### THE INPUT

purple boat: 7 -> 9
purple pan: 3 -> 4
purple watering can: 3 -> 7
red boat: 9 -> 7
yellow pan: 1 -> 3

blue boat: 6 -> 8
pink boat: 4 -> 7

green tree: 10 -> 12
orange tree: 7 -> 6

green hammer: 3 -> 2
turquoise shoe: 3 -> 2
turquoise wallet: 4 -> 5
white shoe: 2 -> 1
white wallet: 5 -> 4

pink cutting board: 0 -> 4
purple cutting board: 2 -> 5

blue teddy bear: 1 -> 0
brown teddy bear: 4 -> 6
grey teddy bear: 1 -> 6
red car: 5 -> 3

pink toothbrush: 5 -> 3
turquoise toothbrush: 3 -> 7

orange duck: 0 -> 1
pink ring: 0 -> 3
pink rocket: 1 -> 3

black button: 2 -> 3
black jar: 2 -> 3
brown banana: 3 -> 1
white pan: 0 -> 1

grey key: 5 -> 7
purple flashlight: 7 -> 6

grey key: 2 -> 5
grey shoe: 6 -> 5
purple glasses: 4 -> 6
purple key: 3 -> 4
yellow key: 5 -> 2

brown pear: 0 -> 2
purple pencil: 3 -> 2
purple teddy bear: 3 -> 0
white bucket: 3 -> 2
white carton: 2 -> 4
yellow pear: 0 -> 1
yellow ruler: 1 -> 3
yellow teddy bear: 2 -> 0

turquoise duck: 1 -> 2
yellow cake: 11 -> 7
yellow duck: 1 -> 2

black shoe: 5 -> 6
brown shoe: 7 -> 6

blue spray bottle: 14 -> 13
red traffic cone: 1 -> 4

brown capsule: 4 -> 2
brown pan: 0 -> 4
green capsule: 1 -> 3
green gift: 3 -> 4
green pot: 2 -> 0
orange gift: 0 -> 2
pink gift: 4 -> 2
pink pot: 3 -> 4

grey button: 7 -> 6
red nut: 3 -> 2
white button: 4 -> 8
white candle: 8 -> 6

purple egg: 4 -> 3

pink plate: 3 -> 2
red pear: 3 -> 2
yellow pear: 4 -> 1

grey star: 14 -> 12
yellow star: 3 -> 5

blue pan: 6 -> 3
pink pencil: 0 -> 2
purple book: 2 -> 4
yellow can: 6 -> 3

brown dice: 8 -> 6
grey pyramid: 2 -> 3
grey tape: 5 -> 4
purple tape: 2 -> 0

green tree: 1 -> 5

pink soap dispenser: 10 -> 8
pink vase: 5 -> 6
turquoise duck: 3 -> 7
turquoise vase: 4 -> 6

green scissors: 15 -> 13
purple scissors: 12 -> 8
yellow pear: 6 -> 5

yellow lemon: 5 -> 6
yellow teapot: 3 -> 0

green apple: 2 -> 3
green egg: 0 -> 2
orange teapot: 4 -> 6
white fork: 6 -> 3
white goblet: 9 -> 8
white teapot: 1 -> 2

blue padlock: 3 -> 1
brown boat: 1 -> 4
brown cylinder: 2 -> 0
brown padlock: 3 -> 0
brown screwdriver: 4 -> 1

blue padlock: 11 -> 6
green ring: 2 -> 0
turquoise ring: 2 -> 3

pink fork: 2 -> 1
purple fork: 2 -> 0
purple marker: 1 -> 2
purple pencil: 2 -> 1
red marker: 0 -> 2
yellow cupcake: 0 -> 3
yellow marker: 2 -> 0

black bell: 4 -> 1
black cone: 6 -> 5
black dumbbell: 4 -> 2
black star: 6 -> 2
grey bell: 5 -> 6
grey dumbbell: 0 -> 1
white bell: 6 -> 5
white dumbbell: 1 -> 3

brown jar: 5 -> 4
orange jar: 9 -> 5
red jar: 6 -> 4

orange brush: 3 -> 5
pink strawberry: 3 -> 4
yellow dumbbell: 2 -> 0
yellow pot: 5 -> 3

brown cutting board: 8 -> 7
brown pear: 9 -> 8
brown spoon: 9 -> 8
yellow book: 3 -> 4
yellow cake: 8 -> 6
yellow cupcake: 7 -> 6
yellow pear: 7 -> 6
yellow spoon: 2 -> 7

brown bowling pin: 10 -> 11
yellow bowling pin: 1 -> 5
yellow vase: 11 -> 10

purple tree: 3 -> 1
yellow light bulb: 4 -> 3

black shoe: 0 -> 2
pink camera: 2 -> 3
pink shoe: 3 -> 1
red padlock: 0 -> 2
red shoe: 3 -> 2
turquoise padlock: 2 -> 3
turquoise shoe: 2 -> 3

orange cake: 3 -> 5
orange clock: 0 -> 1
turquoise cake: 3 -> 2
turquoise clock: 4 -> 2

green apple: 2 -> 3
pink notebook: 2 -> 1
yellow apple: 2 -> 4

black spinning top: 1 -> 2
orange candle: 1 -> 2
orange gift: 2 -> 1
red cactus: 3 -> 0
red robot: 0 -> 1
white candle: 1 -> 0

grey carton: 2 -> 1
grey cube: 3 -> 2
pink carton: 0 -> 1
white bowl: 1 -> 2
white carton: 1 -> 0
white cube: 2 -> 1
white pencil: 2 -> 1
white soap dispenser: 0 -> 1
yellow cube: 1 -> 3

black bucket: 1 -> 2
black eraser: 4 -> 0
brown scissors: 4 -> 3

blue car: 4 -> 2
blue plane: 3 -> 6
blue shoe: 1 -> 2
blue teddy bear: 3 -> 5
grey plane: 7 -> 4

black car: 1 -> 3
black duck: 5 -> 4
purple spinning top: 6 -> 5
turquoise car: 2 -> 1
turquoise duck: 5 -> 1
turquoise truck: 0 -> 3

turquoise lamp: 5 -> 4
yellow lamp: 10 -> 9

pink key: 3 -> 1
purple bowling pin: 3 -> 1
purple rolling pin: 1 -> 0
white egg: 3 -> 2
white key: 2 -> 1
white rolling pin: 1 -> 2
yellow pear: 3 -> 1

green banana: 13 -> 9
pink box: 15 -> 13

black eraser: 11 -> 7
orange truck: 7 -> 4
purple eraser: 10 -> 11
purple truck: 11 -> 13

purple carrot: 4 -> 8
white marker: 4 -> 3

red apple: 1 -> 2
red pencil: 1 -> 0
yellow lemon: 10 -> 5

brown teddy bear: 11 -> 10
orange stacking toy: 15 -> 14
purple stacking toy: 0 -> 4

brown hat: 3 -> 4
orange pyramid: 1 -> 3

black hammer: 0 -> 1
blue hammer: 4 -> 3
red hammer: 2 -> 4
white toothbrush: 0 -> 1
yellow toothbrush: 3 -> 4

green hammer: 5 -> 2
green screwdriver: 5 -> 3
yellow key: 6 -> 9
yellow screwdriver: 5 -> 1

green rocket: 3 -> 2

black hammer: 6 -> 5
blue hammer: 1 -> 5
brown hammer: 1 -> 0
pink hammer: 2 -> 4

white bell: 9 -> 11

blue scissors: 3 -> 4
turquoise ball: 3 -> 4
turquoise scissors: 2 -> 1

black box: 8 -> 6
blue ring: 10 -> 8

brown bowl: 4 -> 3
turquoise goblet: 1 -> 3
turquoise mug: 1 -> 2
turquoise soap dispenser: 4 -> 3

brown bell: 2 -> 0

######

YOUR OBJECTIVE:
In the records above, find the line with "grey shoe: 6 -> 5"; write out exactly that line and each one after it, stopping after the line with "black shoe: 5 -> 6".

RESPONSE FOR THIS EXERCISE:
grey shoe: 6 -> 5
purple glasses: 4 -> 6
purple key: 3 -> 4
yellow key: 5 -> 2

brown pear: 0 -> 2
purple pencil: 3 -> 2
purple teddy bear: 3 -> 0
white bucket: 3 -> 2
white carton: 2 -> 4
yellow pear: 0 -> 1
yellow ruler: 1 -> 3
yellow teddy bear: 2 -> 0

turquoise duck: 1 -> 2
yellow cake: 11 -> 7
yellow duck: 1 -> 2

black shoe: 5 -> 6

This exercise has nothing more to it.